Pictures aside, copy exactly each line from the one that holds "building: none -> [93,471,148,523]" through the last line of the records below.

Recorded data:
···

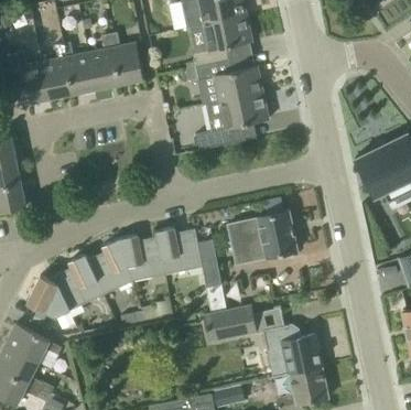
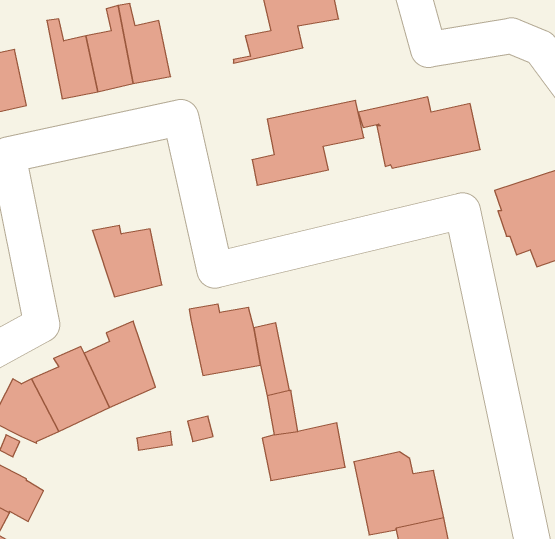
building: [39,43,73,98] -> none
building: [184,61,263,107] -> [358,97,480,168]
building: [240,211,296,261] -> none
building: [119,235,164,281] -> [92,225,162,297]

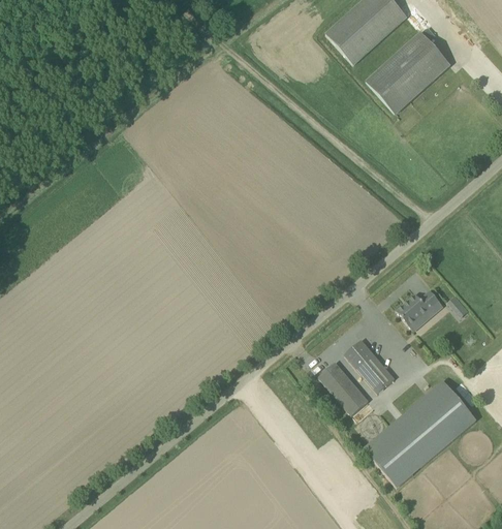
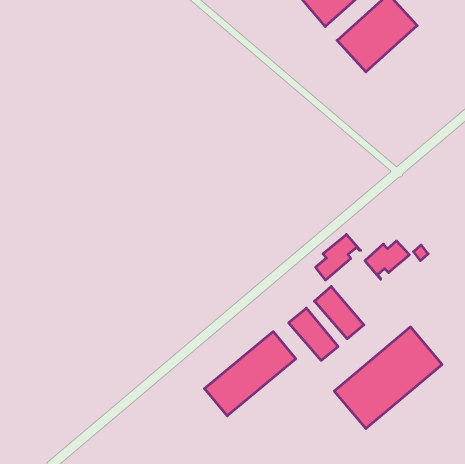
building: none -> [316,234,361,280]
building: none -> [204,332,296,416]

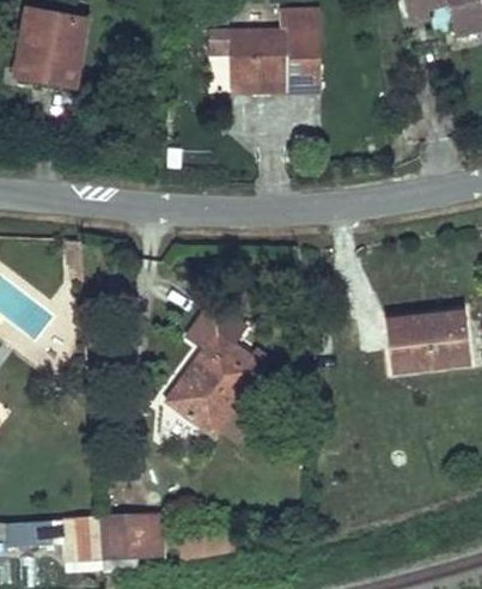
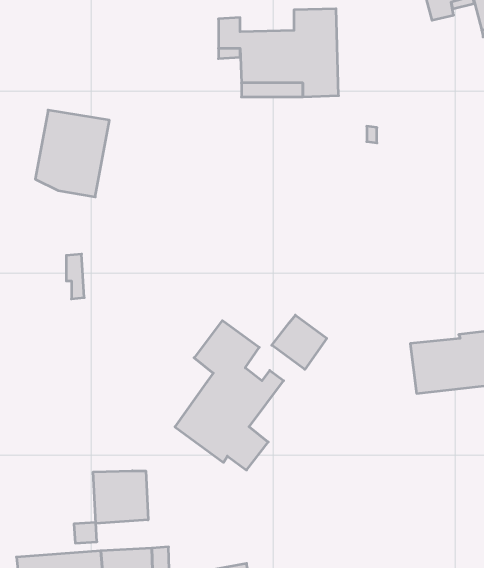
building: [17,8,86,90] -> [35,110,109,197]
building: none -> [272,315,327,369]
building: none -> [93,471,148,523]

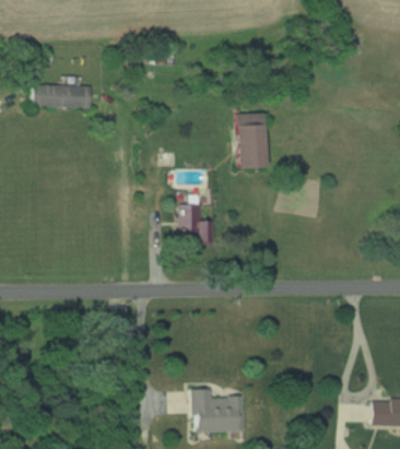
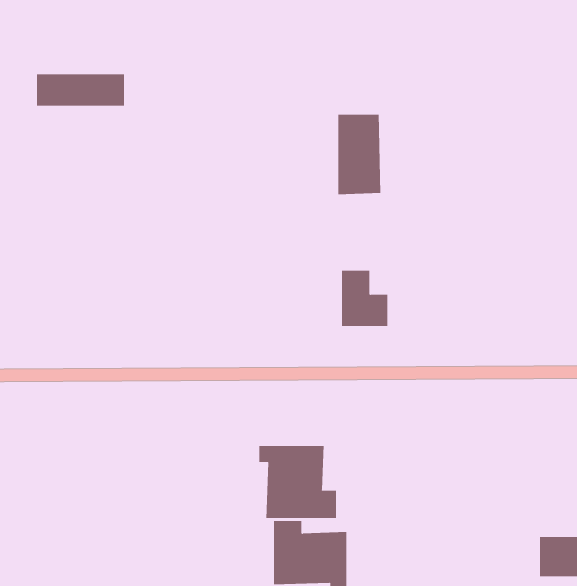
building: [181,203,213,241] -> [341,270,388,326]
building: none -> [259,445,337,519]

···

**SOLUTION TO THIS EXERCISE:**
building: none -> [93,471,148,523]

building: [181,203,213,241] -> [341,270,388,326]
building: none -> [259,445,337,519]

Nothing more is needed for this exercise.